━━━ INFORMATION PROVIDED ━━━

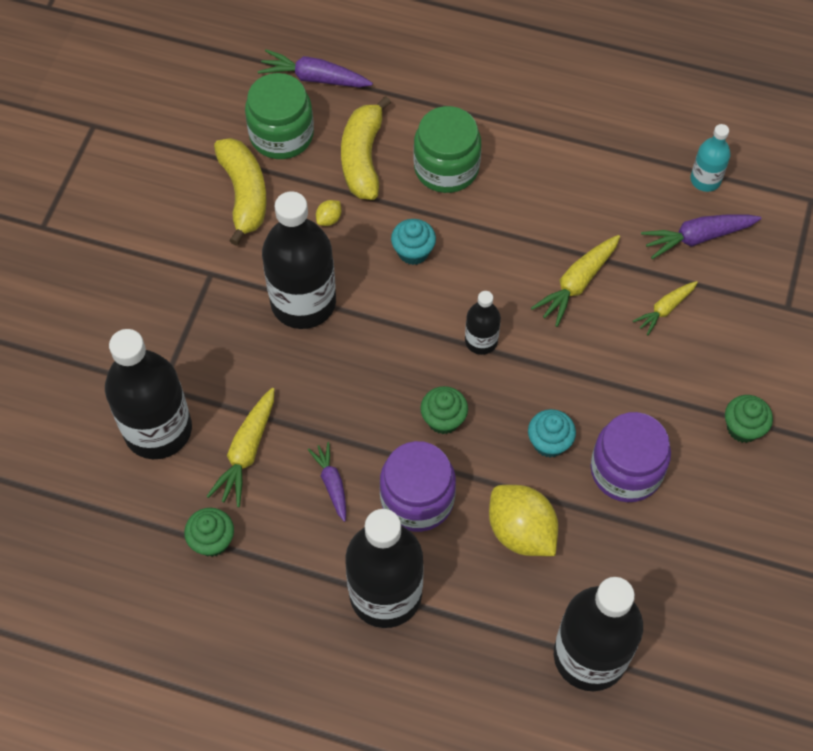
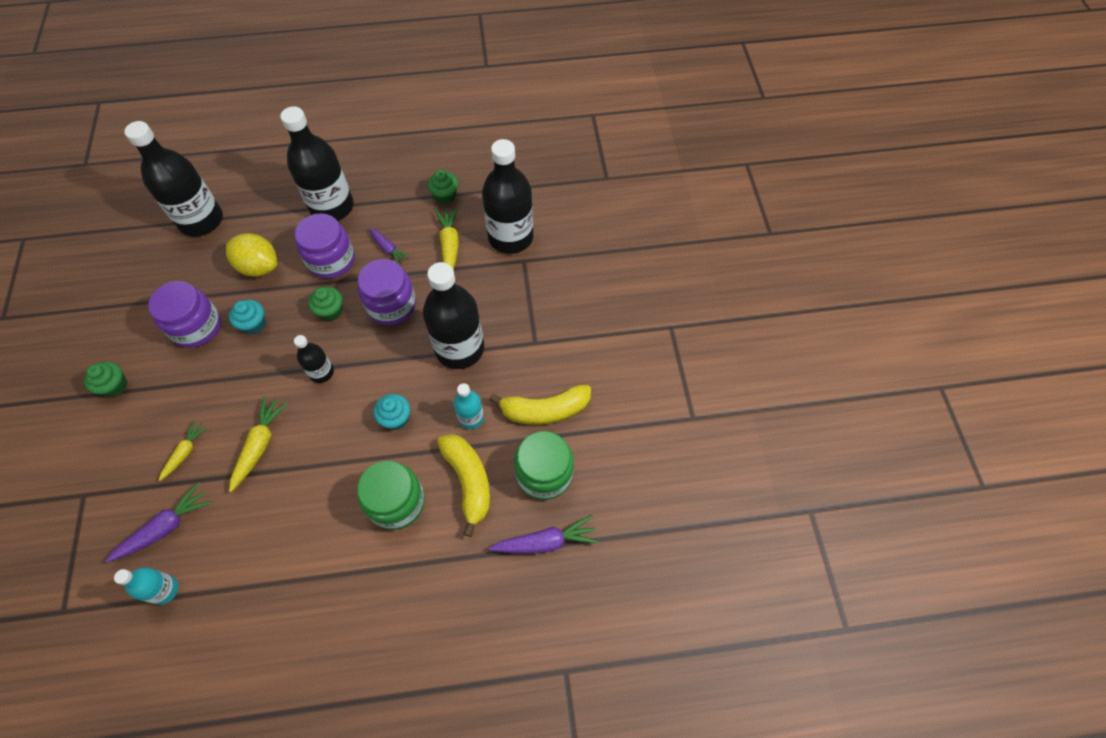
camera: 155 degrees right, 0 degrees up
(244, 194) = (545, 410): yellow banana -> yellow banana turned 60 degrees counterclockwise
(329, 219) = (471, 418): yellow lemon -> turquoise bottle
(362, 395) = (391, 305): none -> purple jar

━━━

The material must be returned exactly, with its pictures omitted.

camera: 155 degrees right, 0 degrees up
(244, 194) = (545, 410): yellow banana -> yellow banana turned 60 degrees counterclockwise
(329, 219) = (471, 418): yellow lemon -> turquoise bottle
(362, 395) = (391, 305): none -> purple jar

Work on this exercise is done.